● Problem
From the records, report how many lines hold the word "bear", with the number as the sole reply.

──────── The data ────────

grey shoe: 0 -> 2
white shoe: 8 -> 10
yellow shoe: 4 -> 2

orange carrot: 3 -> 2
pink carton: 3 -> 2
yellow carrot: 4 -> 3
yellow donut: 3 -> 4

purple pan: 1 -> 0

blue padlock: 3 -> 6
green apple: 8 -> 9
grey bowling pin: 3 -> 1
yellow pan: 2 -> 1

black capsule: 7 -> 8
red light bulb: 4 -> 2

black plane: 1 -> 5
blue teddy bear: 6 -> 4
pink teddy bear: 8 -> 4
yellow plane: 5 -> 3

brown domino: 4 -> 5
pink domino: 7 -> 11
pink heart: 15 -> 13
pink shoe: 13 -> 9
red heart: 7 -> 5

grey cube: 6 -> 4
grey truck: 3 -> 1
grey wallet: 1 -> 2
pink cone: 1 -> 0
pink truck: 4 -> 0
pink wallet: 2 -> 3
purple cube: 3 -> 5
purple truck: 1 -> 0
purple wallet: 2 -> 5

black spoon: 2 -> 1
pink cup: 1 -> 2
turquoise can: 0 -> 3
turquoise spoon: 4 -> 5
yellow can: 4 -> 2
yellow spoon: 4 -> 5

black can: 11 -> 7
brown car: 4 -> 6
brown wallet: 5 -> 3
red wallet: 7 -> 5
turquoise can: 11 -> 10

────────

● Exercise response
2